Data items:
--------------------
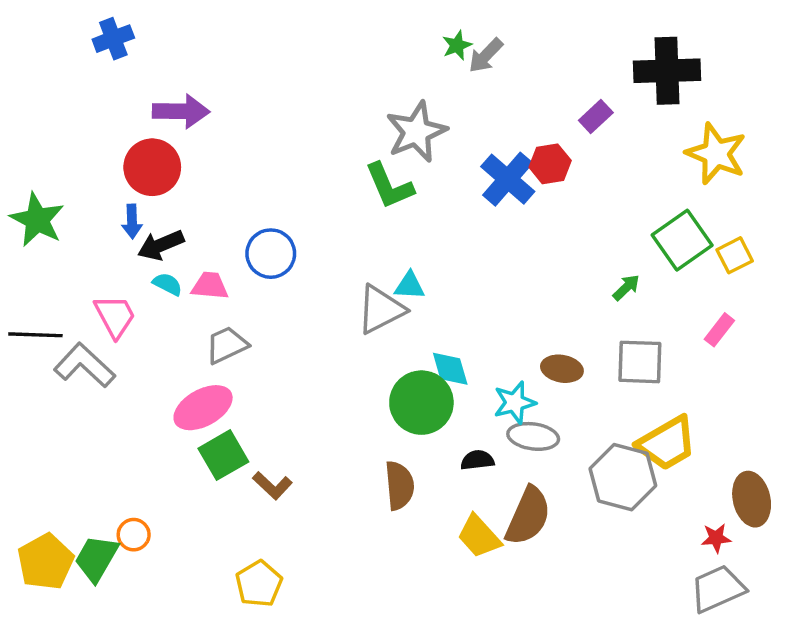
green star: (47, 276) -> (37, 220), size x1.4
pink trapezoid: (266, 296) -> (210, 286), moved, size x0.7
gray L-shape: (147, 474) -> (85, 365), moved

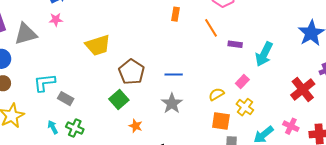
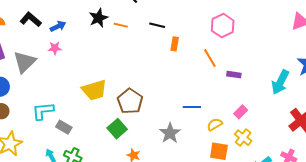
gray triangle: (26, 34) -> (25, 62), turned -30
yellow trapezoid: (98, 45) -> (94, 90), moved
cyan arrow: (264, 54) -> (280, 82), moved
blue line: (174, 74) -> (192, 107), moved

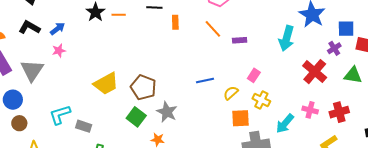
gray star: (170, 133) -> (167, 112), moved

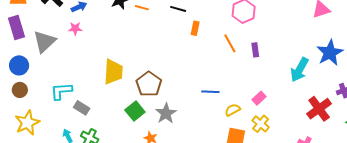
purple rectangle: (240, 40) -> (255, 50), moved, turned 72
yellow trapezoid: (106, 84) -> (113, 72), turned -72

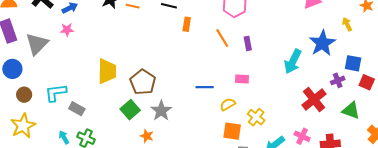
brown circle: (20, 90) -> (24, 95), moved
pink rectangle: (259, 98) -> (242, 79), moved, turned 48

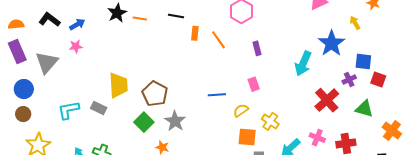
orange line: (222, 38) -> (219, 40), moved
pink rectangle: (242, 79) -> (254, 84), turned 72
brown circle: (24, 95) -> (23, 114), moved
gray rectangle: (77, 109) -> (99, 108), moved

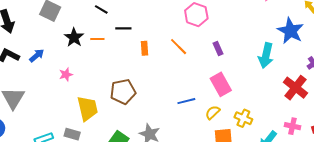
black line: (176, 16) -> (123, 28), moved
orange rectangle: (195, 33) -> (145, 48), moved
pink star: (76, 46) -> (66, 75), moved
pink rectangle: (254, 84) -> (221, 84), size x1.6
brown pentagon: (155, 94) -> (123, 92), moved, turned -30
--------------------
TRY IT: Copy out each line in the preceding records that contains "pink".

WRITTEN RESPONSE:
pink trapezoid: (266, 296) -> (210, 286), moved, size x0.7
pink rectangle: (259, 98) -> (242, 79), moved, turned 48
pink rectangle: (242, 79) -> (254, 84), turned 72
pink star: (76, 46) -> (66, 75), moved
pink rectangle: (254, 84) -> (221, 84), size x1.6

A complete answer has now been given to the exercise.